Excerpted records:
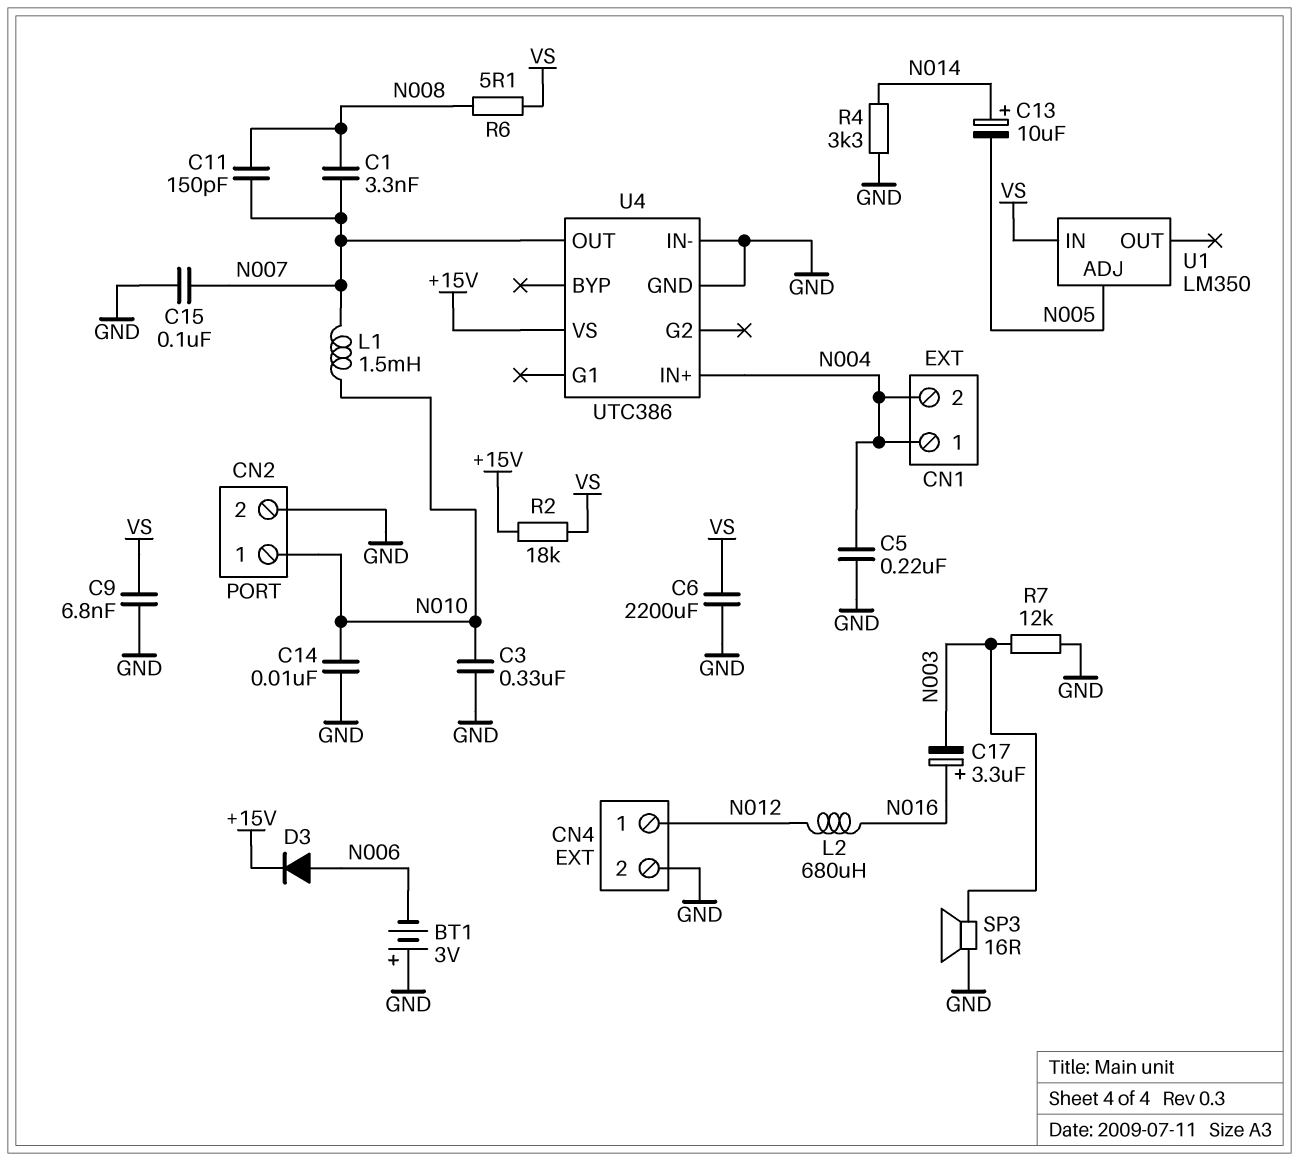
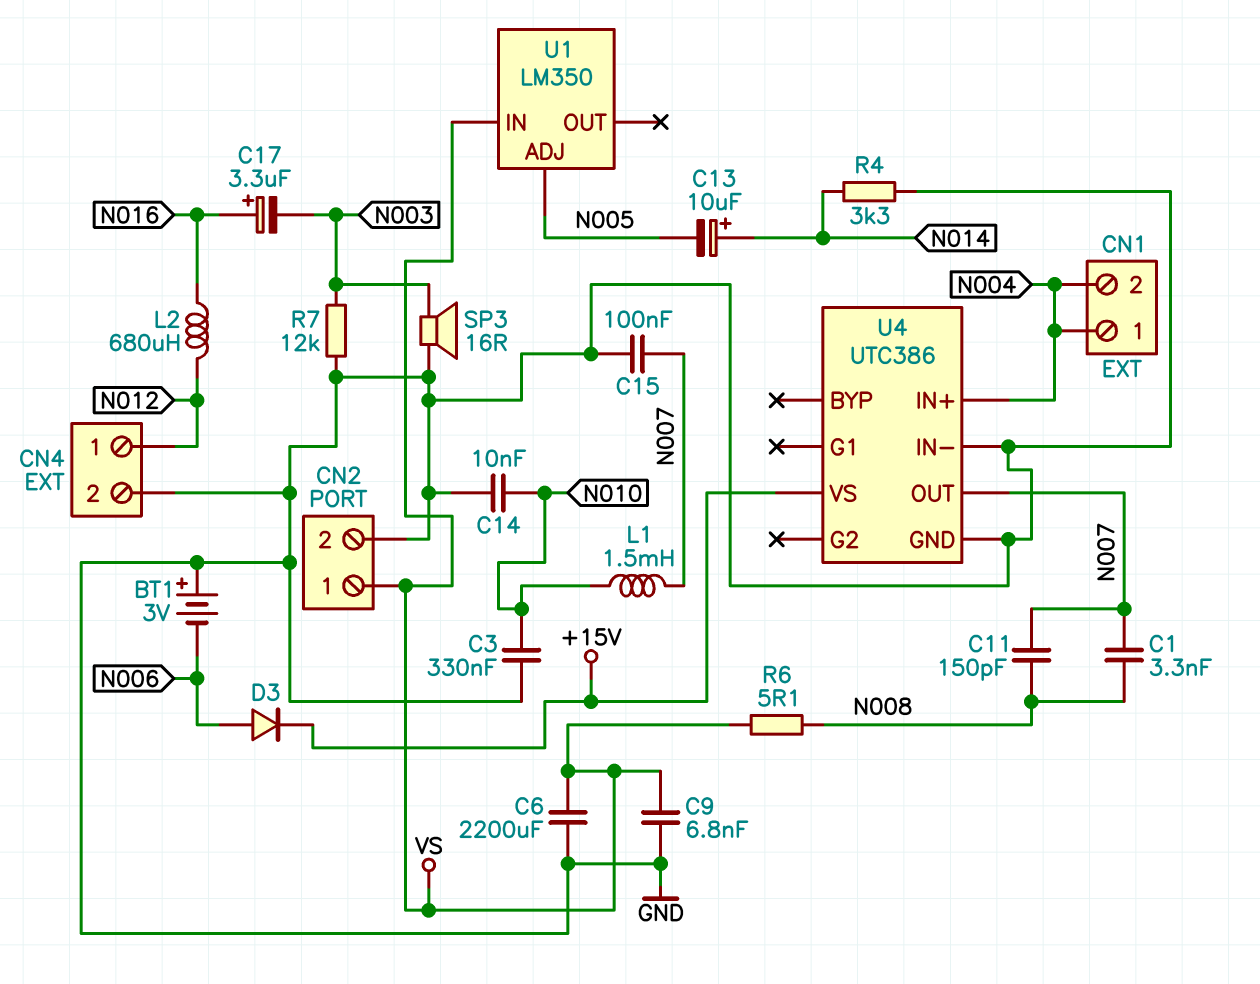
C5: 220nF (GND, N004) -> none
CN2 pin 1: N010 -> VS
R2: 18k (+15V, VS) -> none

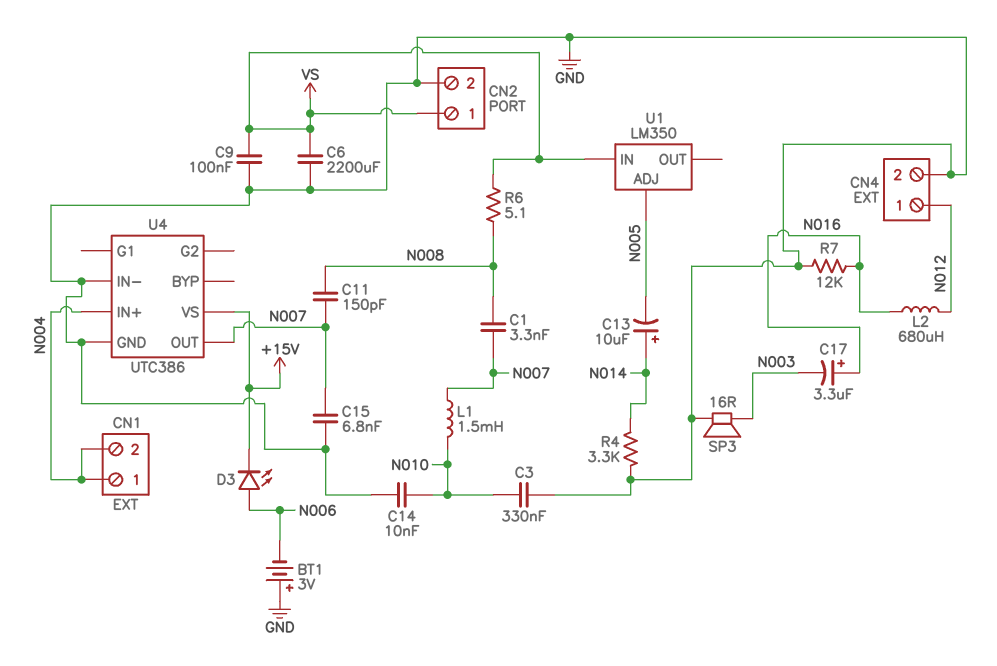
C9: 6.8nF (GND, VS) -> 100nF (GND, VS)
C15: 100nF (GND, N007) -> 6.8nF (GND, N007)
D3: diode (A N006, K +15V) -> LED (A N006, K +15V)
R7: 12k (GND, N003) -> 12k (GND, N016)

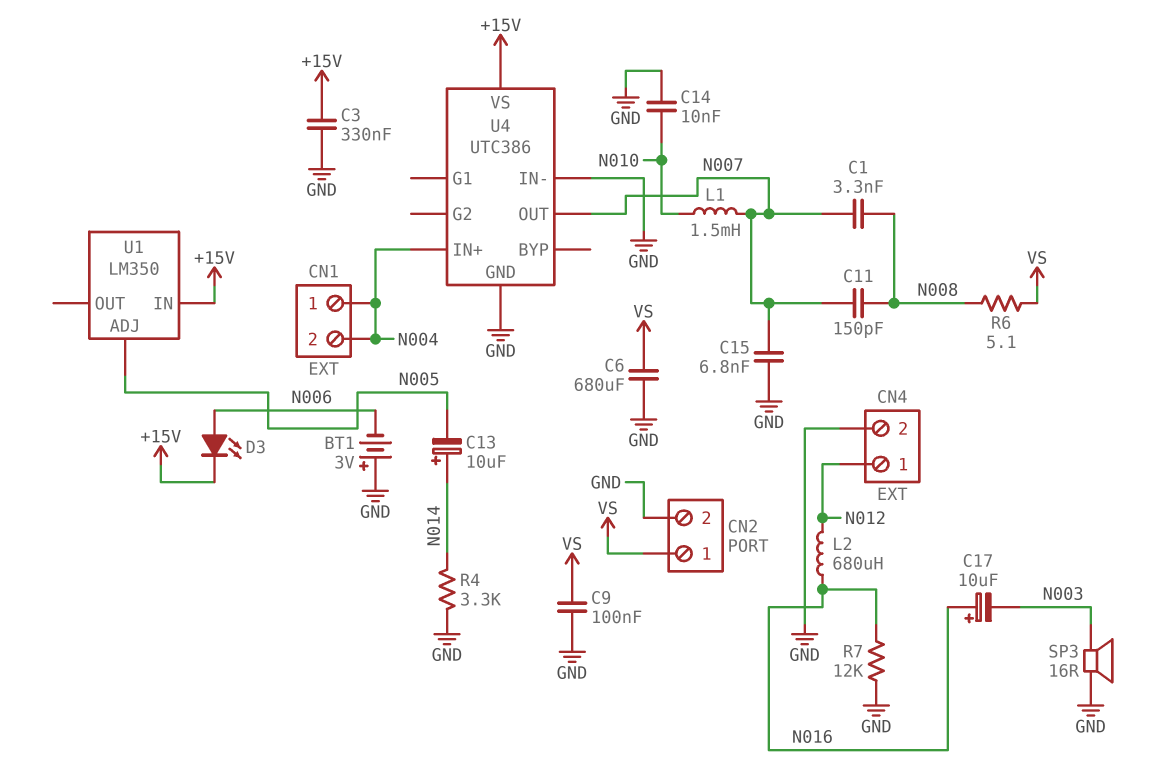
C3: 330nF (GND, N010) -> 330nF (+15V, GND)
C6: 2200uF (GND, VS) -> 680uF (GND, VS)
C17: 3.3uF (plus N016, minus N003) -> 10uF (plus N016, minus N003)
U1 pin IN: VS -> +15V

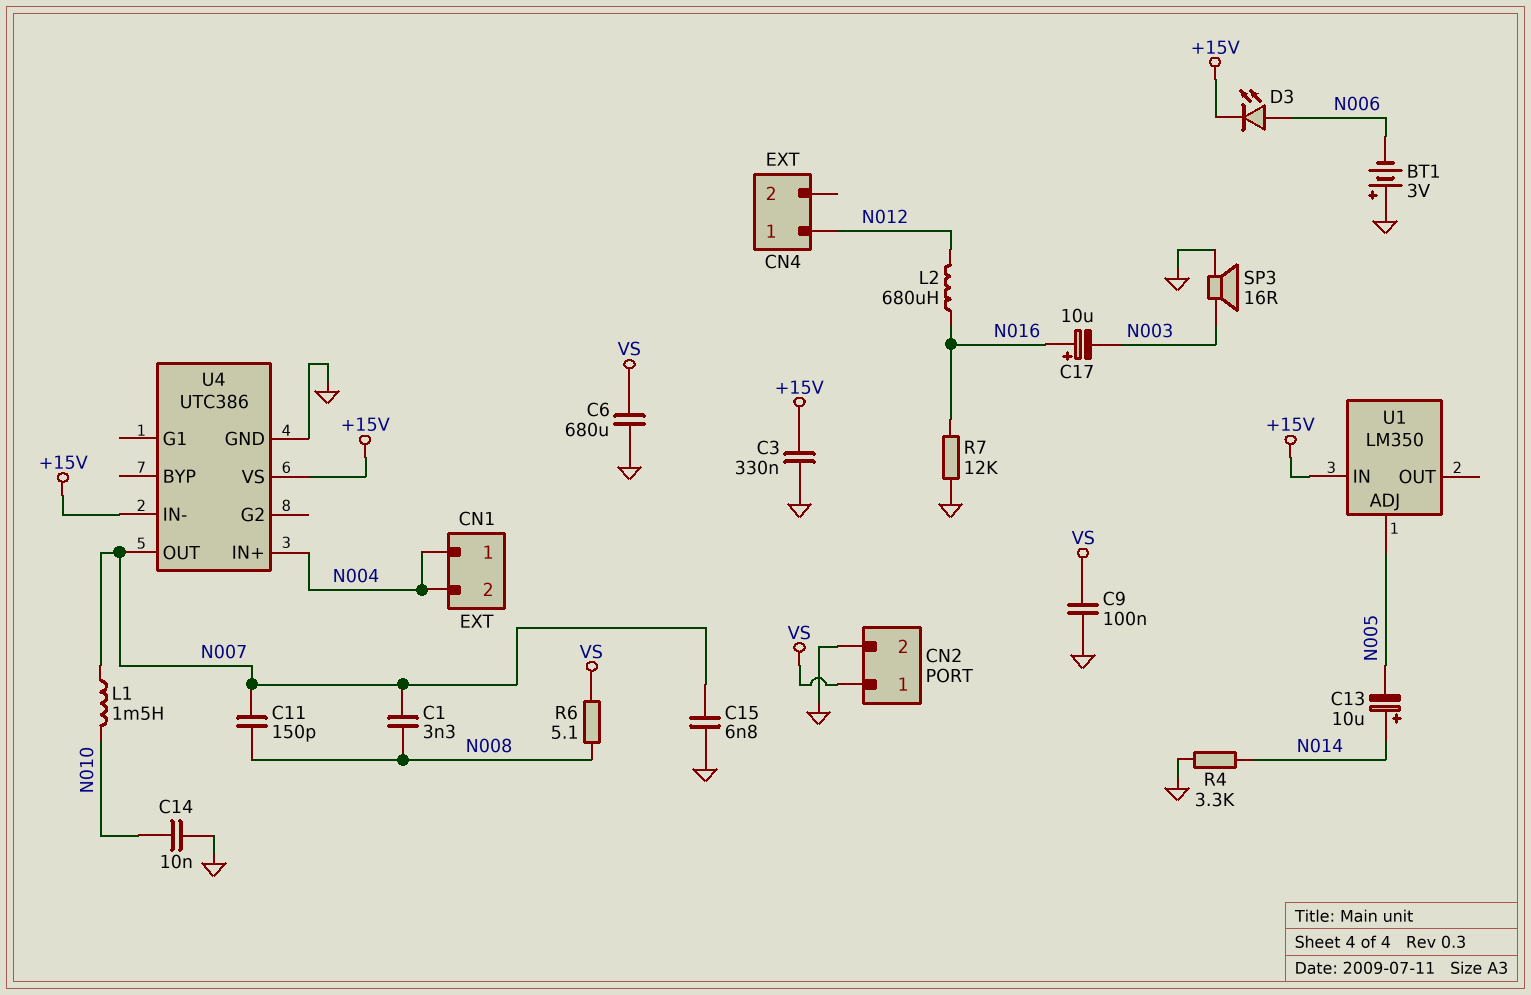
CN4 pin 2: GND -> none
U4 pin IN-: GND -> +15V

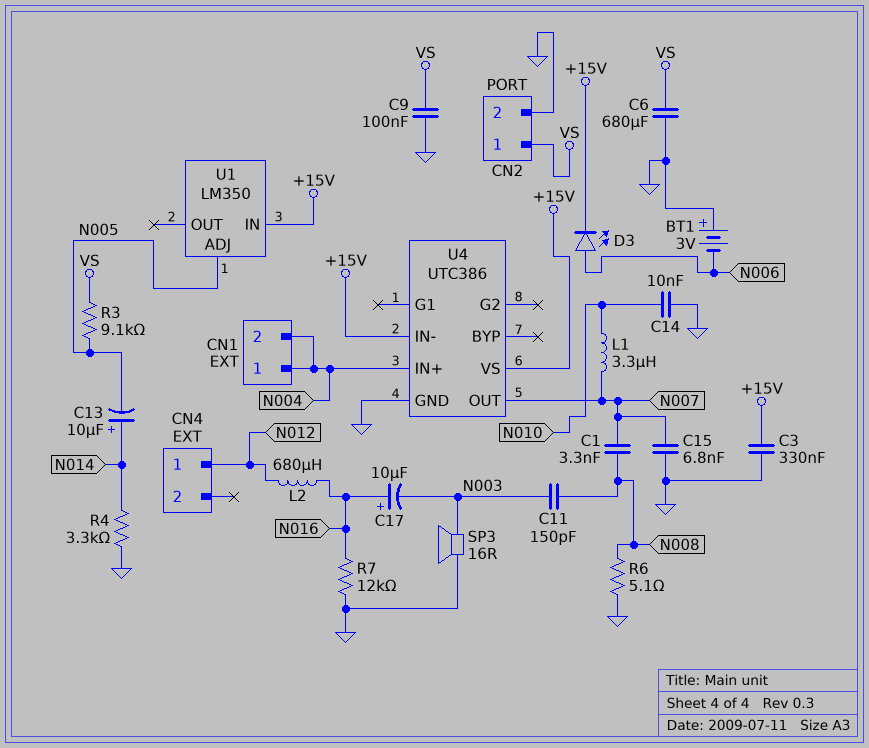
C11: 150pF (N007, N008) -> 150pF (N003, N008)
L1: 1.5mH (N007, N010) -> 3.3uH (N007, N010)
R3: none -> 9.1k (N005, VS)
R6: 5.1 (N008, VS) -> 5.1 (GND, N008)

Exercise:
Pictures stay out. Print the data exactly, from its first line through the line containing "C6: 2200uF (GND, VS) -> 680uF (GND, VS)".

Result for this exercise:
C5: 220nF (GND, N004) -> none
CN2 pin 1: N010 -> VS
R2: 18k (+15V, VS) -> none

C9: 6.8nF (GND, VS) -> 100nF (GND, VS)
C15: 100nF (GND, N007) -> 6.8nF (GND, N007)
D3: diode (A N006, K +15V) -> LED (A N006, K +15V)
R7: 12k (GND, N003) -> 12k (GND, N016)

C3: 330nF (GND, N010) -> 330nF (+15V, GND)
C6: 2200uF (GND, VS) -> 680uF (GND, VS)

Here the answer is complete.